[Change detection data]
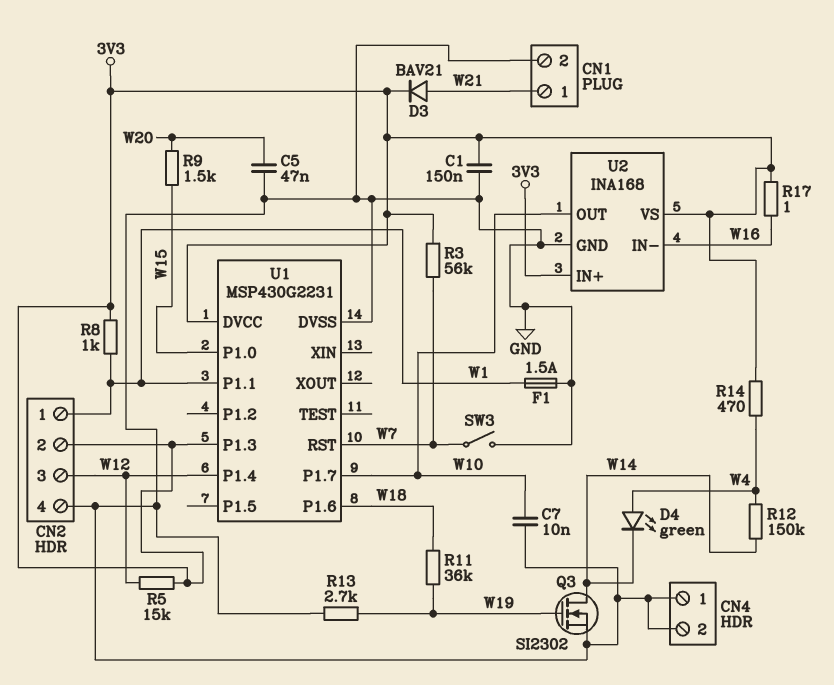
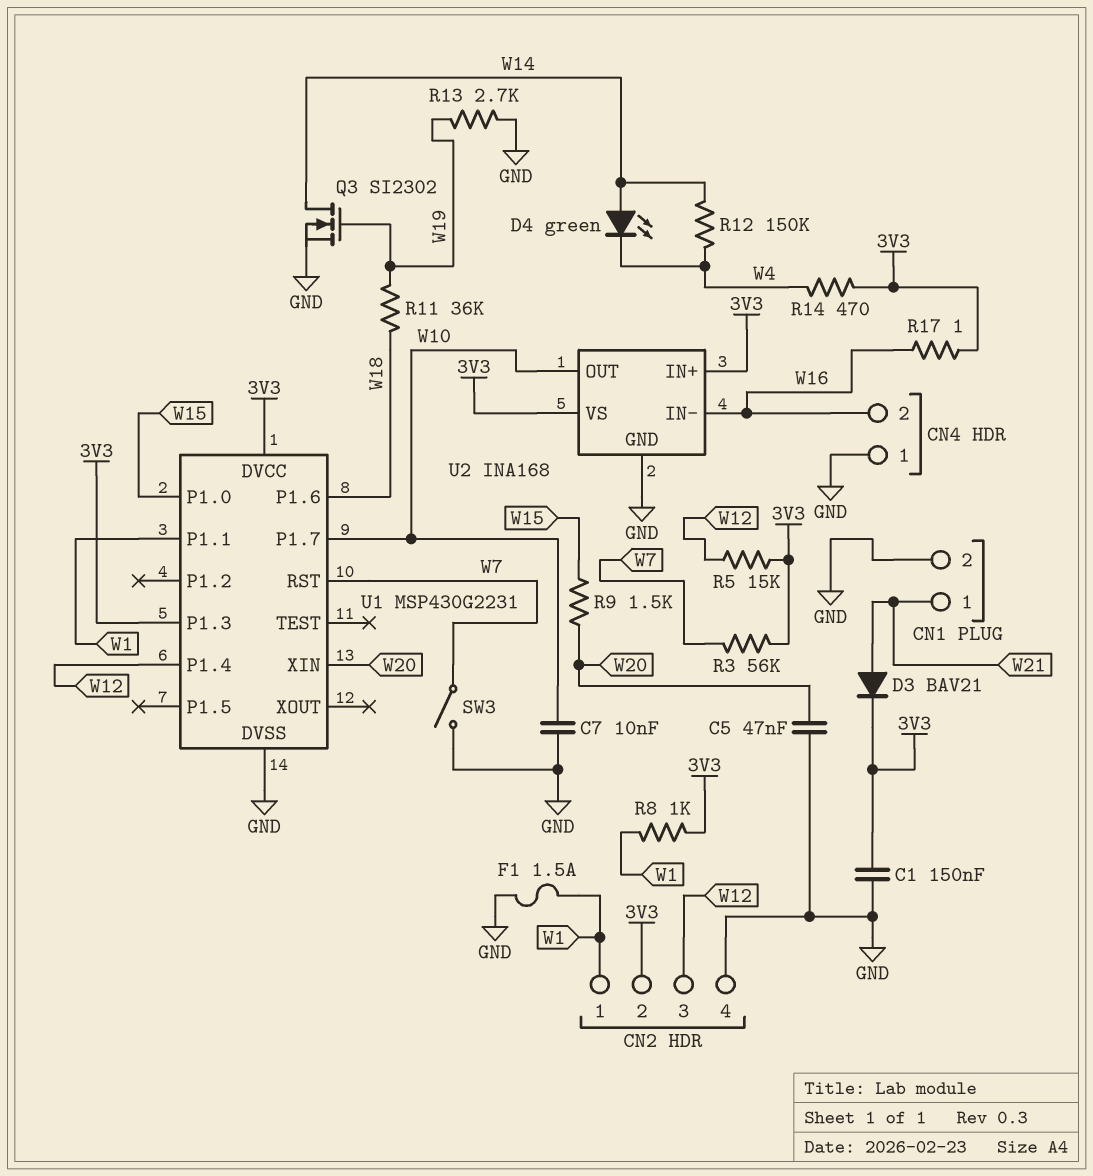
CN4 pin 2: GND -> W16
D4: LED green (A W4, K W14) -> LED green (A W14, K W4)
U1 pin XIN: none -> W20

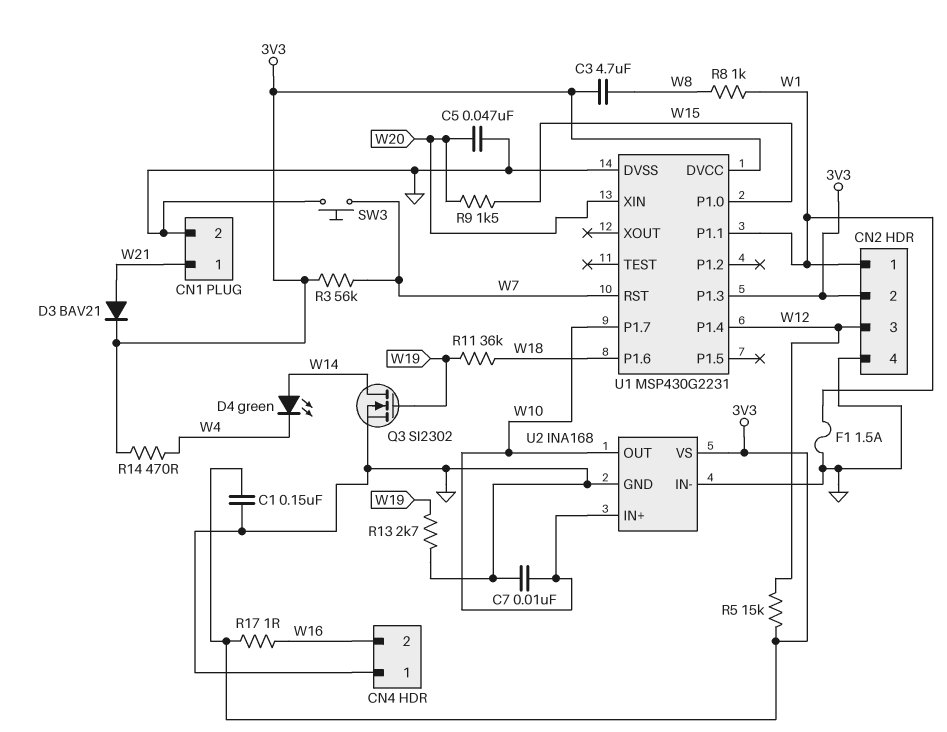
C3: none -> 4.7uF (3V3, W8)
R8: 1k (3V3, W1) -> 1k (W1, W8)
R12: 150k (W4, W14) -> none
SW3: switch (GND, W7) -> button (GND, W7)
U2 pin IN+: 3V3 -> W10
U2 pin IN-: W16 -> GND

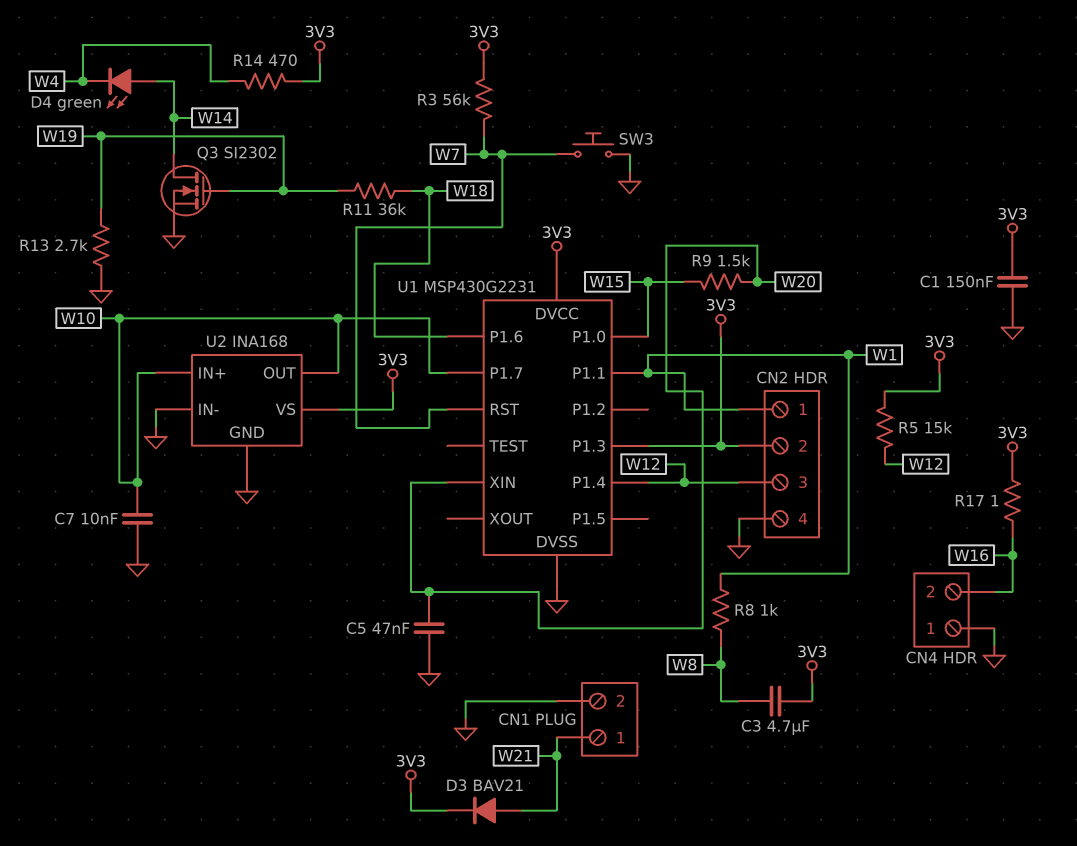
F1: 1.5A (GND, W1) -> none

• _Description of the task_
Only lines containing "none" belong in the answer; copy every such line from the records.

• _Completed task_
U1 pin XIN: none -> W20
C3: none -> 4.7uF (3V3, W8)
R12: 150k (W4, W14) -> none
F1: 1.5A (GND, W1) -> none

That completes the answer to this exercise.